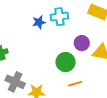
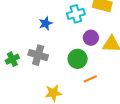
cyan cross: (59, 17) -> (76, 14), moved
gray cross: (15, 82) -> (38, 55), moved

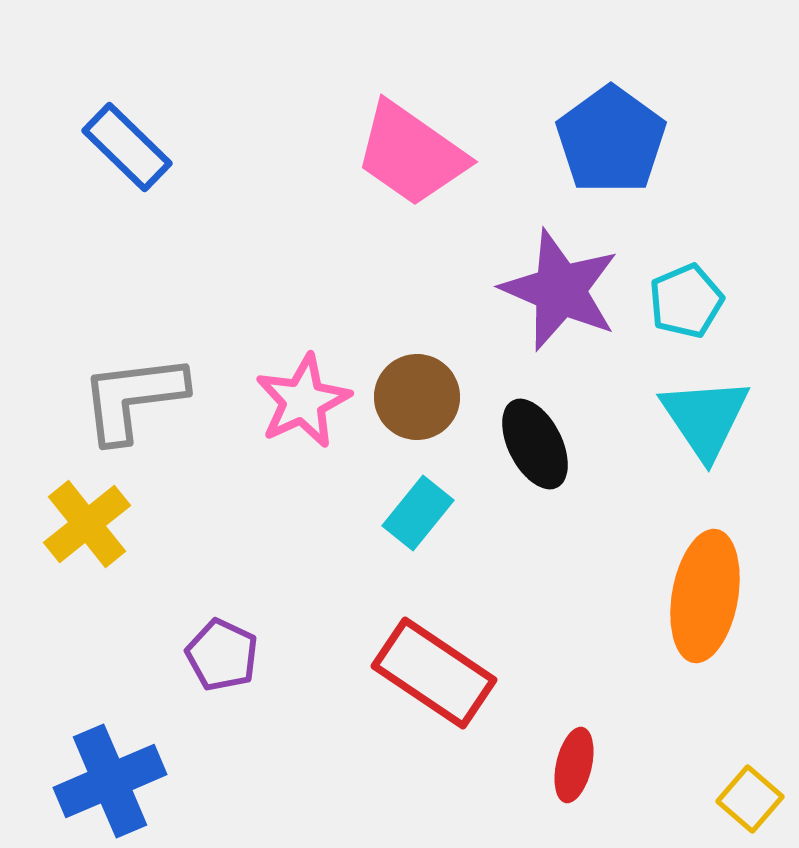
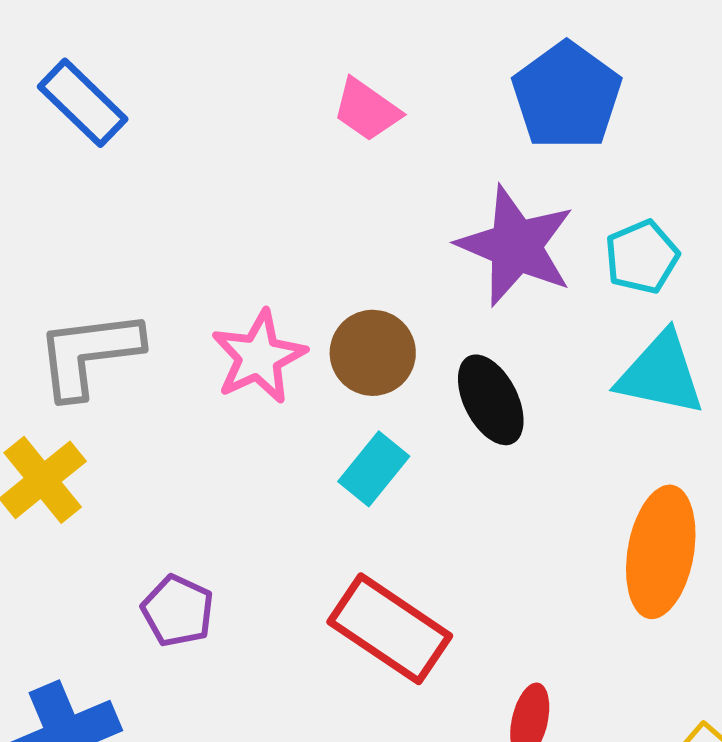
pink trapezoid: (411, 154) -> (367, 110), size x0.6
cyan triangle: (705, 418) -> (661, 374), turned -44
·····
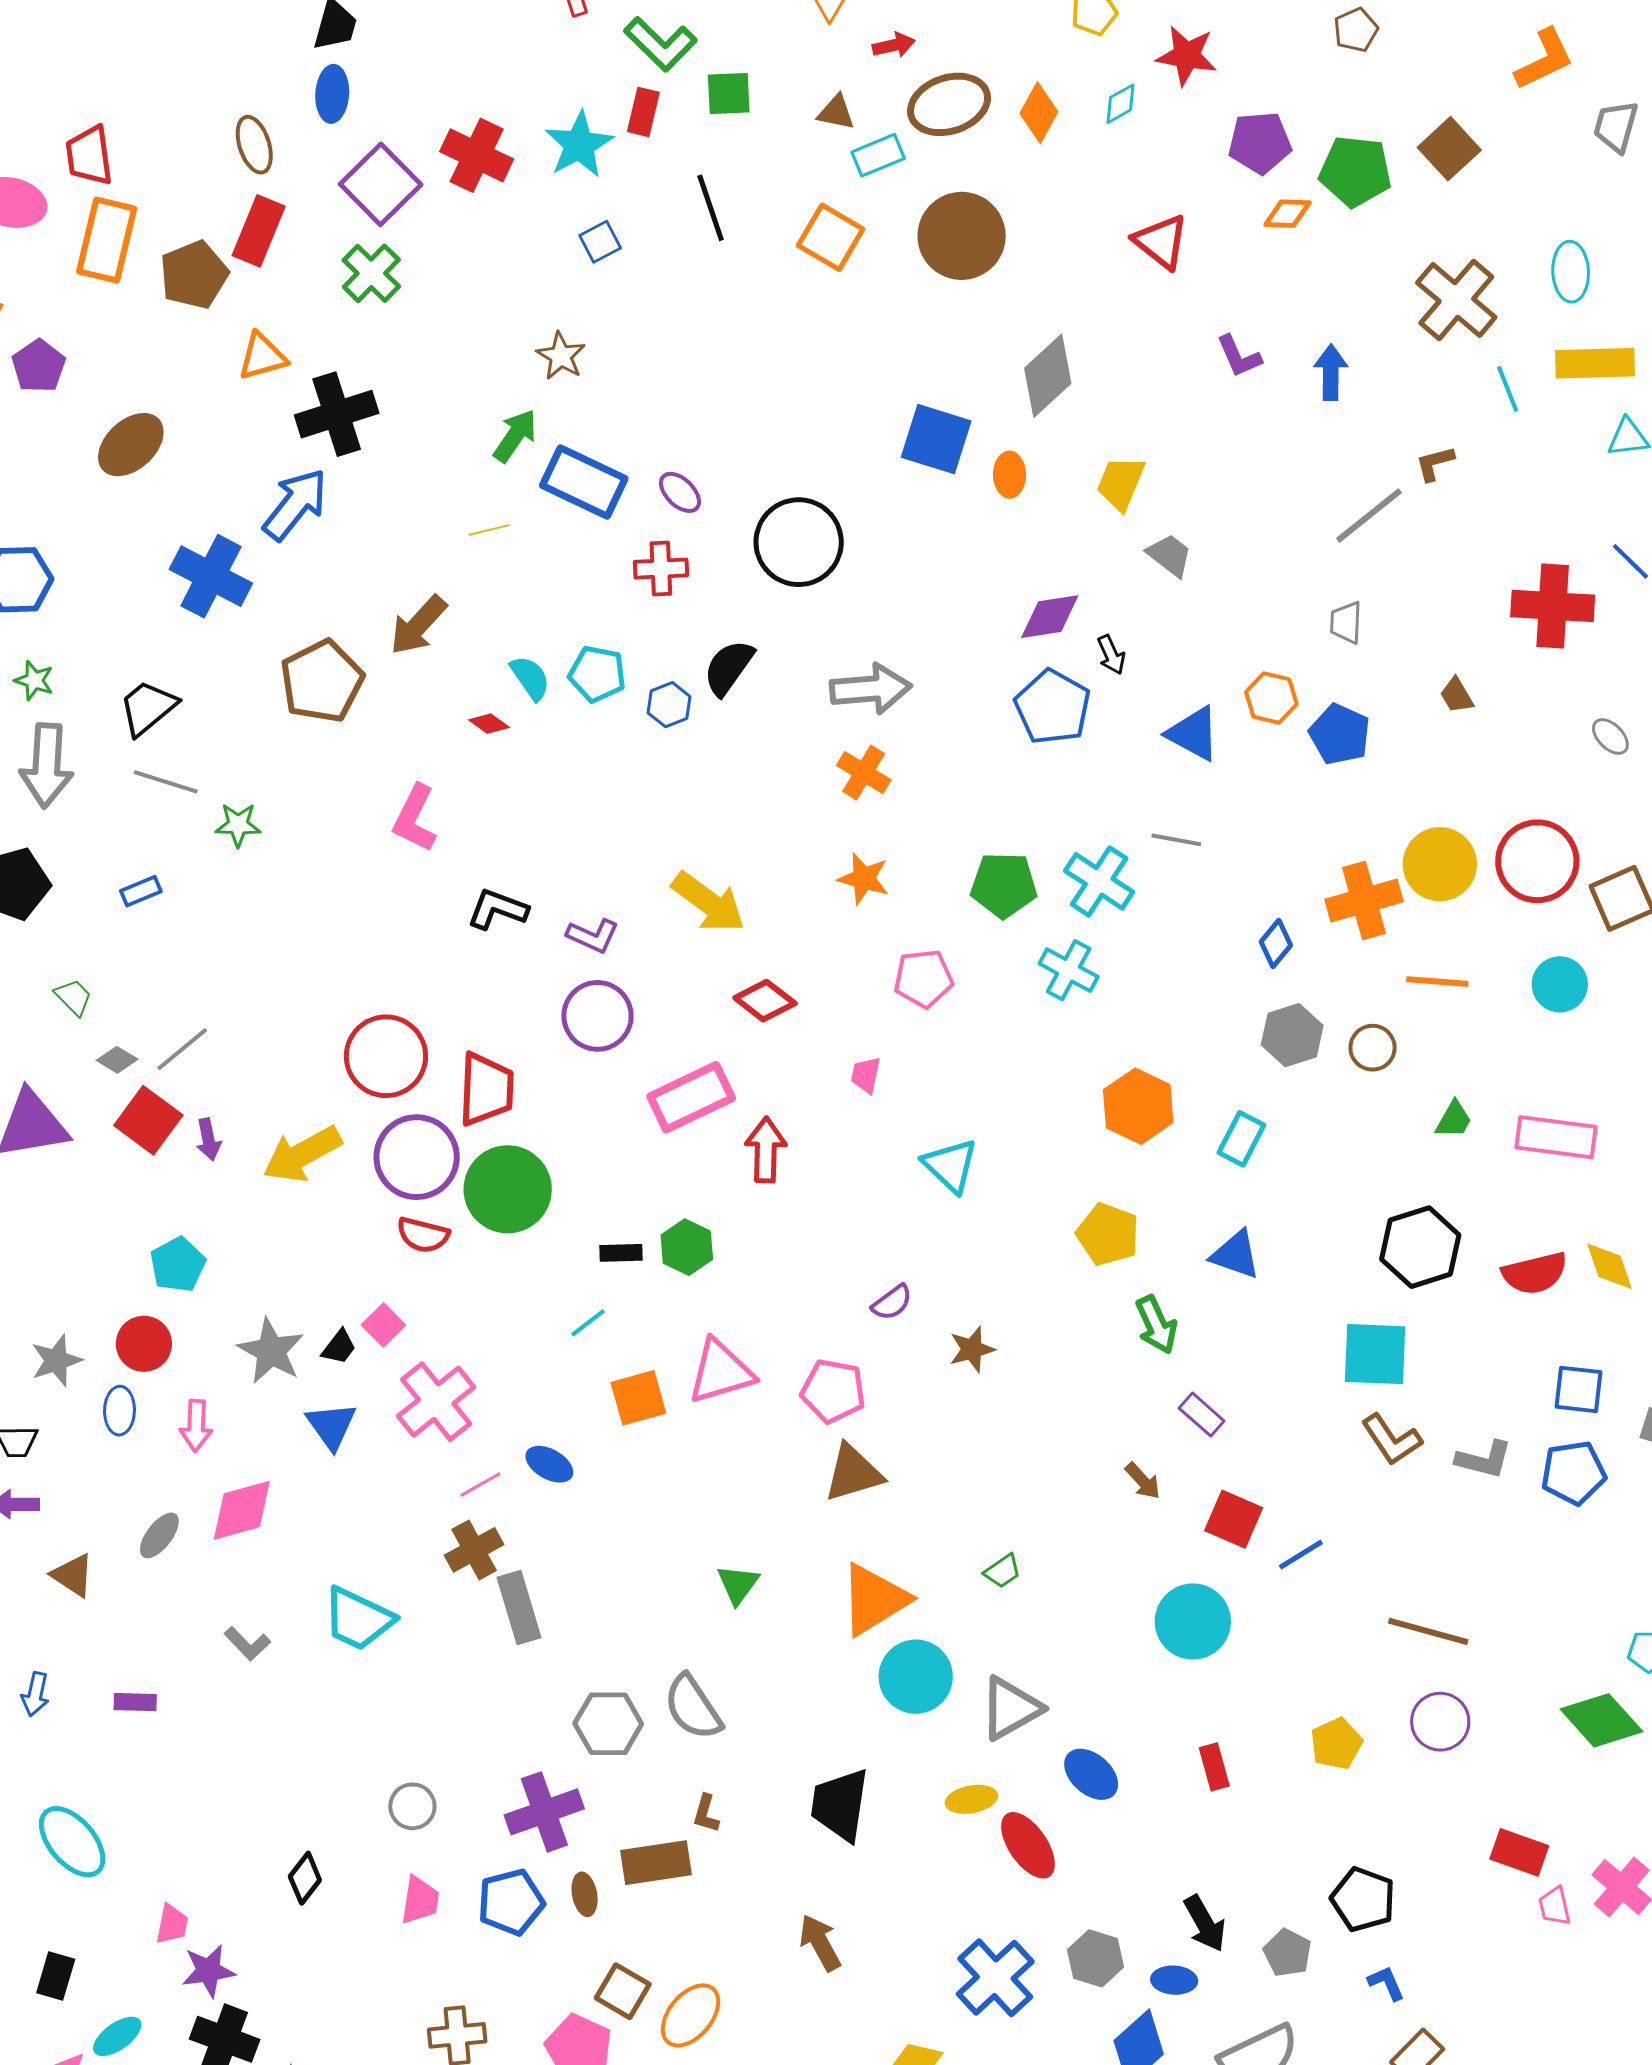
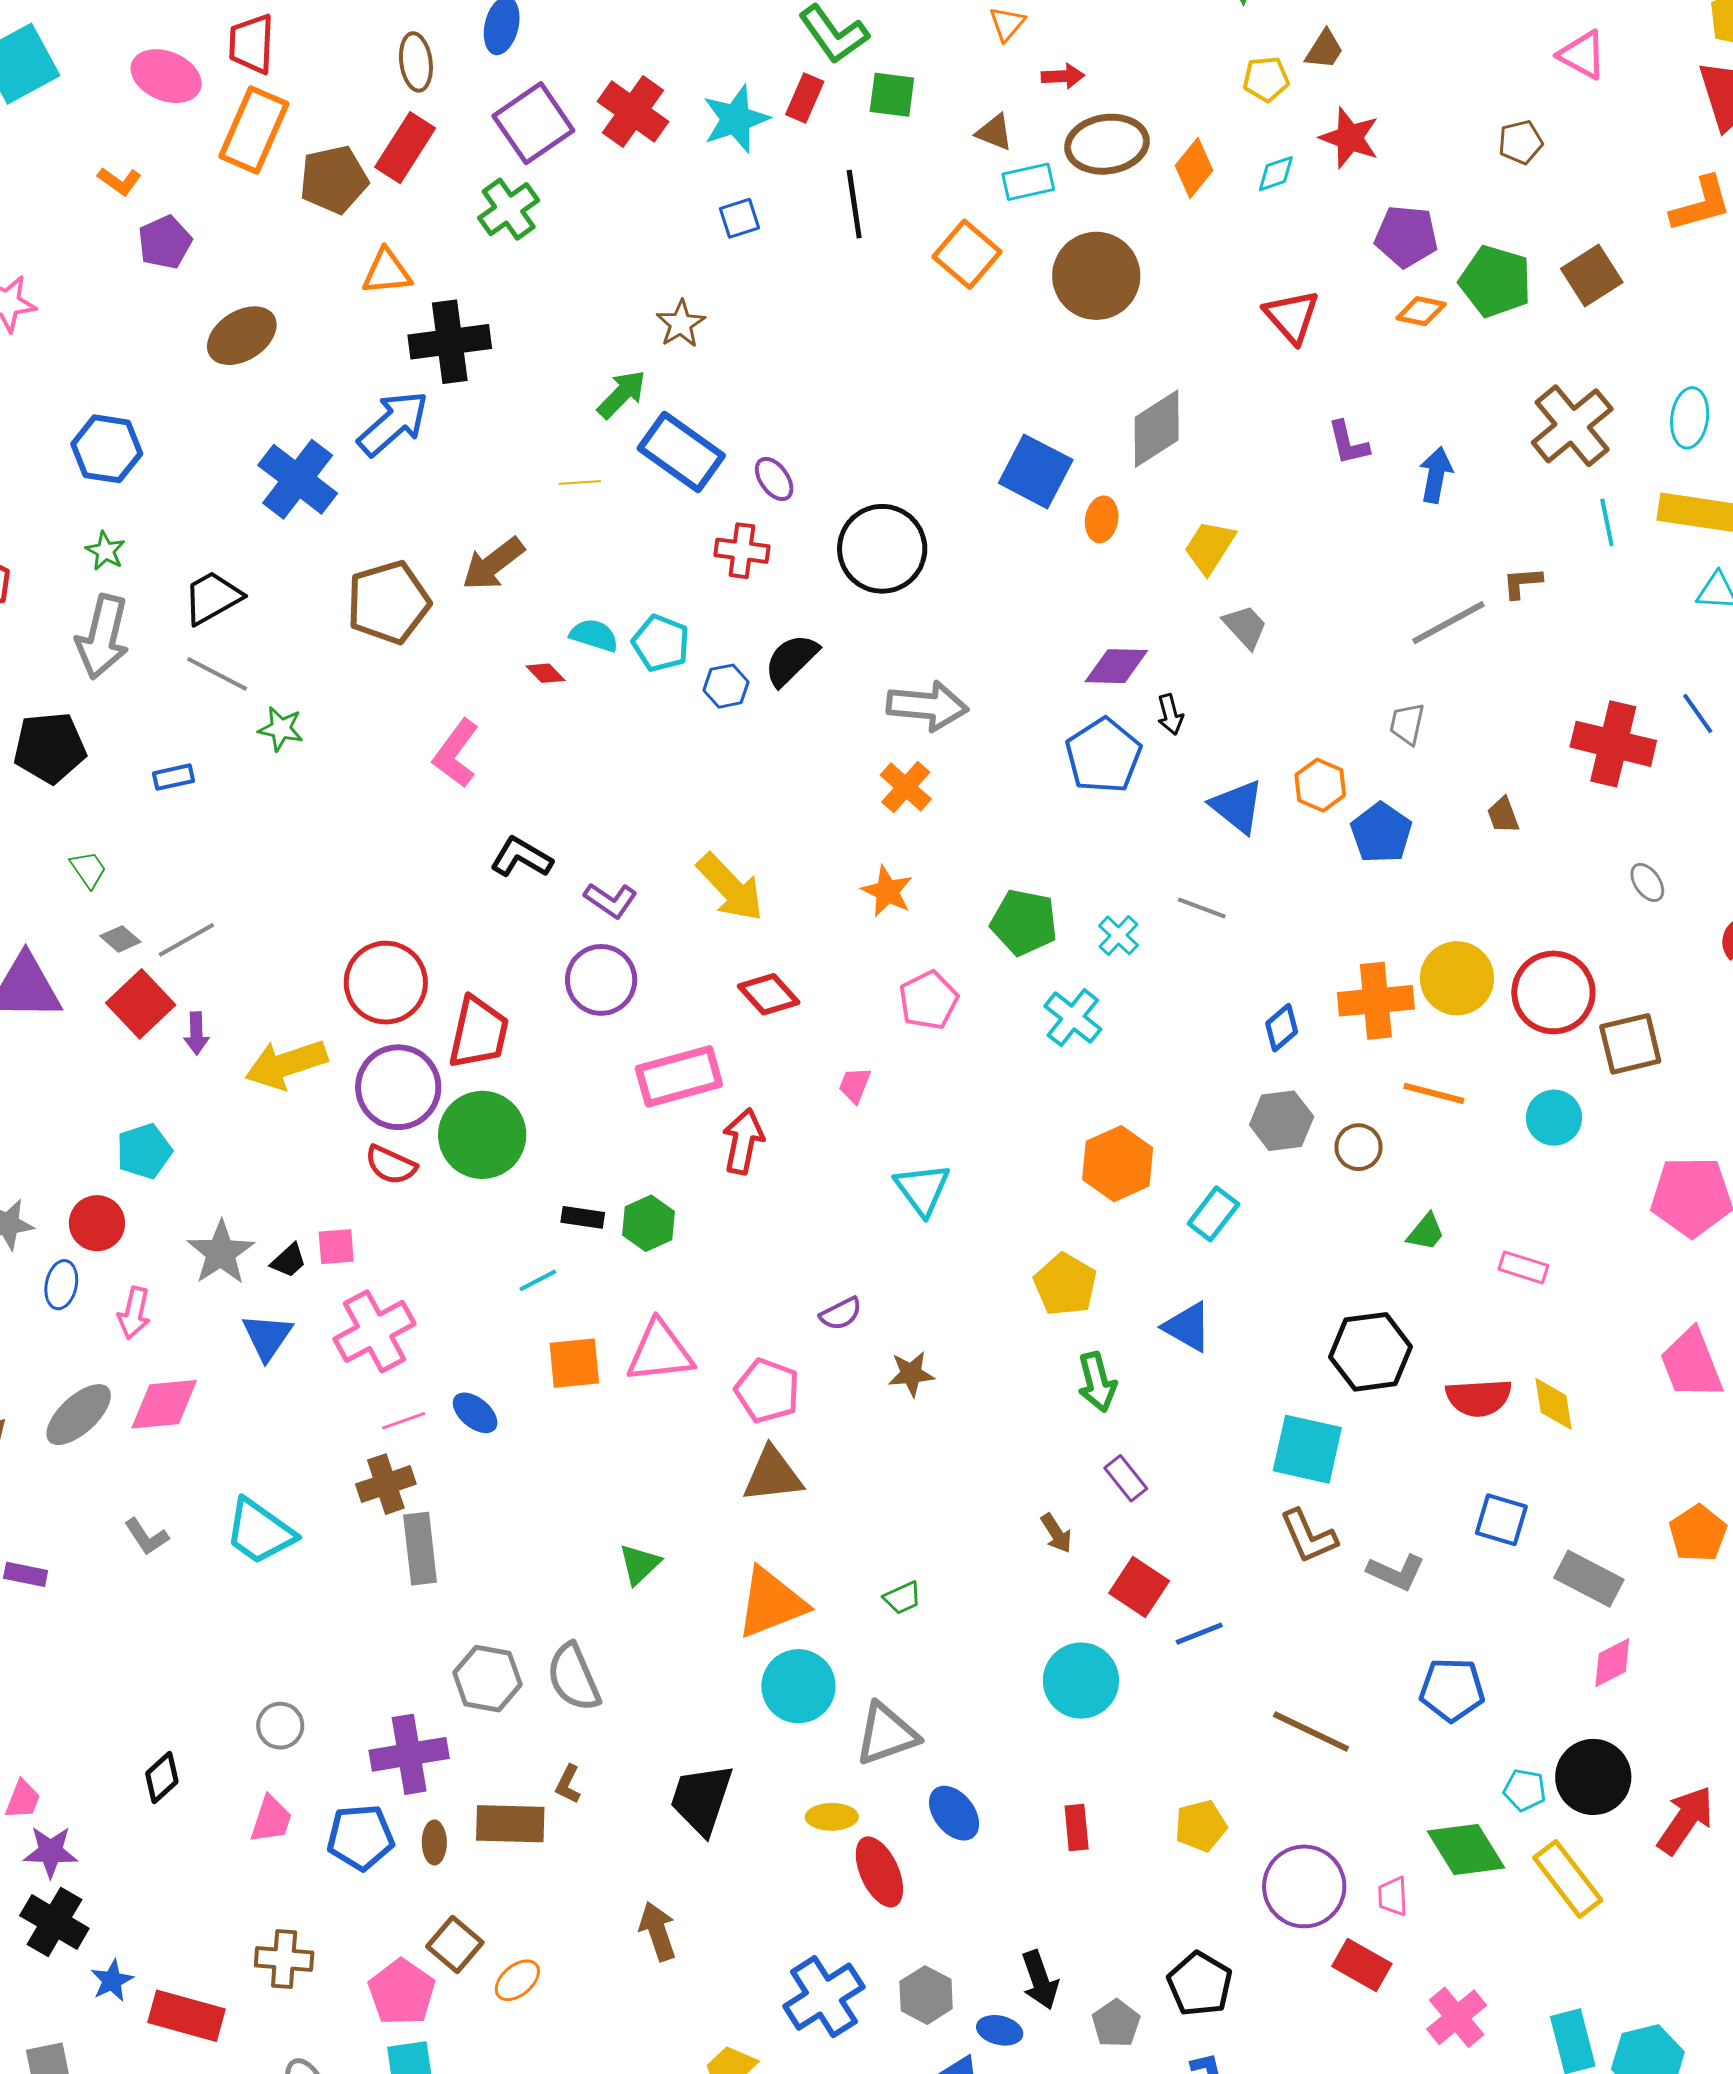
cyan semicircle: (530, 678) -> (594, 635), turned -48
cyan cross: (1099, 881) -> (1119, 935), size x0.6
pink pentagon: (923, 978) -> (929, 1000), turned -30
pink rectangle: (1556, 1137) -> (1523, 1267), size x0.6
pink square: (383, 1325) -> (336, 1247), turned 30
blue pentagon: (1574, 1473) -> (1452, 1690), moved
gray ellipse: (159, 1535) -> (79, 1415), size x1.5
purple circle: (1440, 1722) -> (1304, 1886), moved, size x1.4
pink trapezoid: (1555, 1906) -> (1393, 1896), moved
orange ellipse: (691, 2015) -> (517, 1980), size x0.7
·····
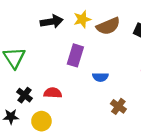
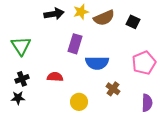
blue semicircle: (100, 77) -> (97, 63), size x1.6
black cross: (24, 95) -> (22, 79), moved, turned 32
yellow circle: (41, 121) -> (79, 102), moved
·····
▶ **What you have to do**: Return only the number of lines in the data above that hold the word "cross".

▶ **Task response**: 4